What you should do — Your answer must be an exact copy of the data, without any pictures.
##### Dataset extract
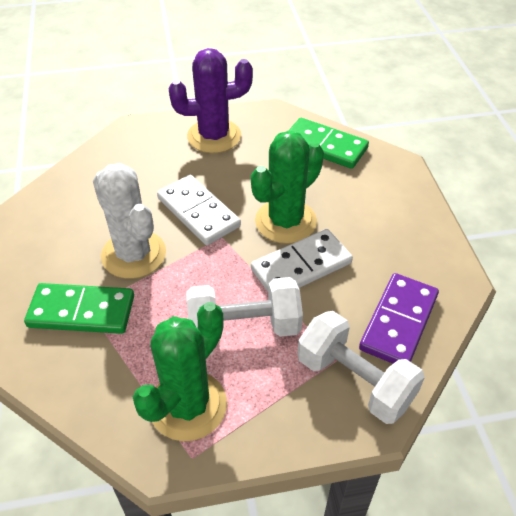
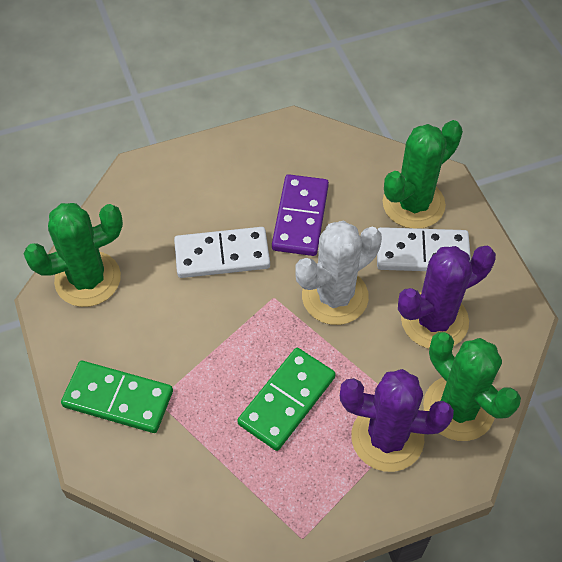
green cactus: 2 -> 3
purple cactus: 1 -> 2
white dumbbell: 2 -> 0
##########
Response to this task —
green cactus: 2 -> 3
purple cactus: 1 -> 2
white dumbbell: 2 -> 0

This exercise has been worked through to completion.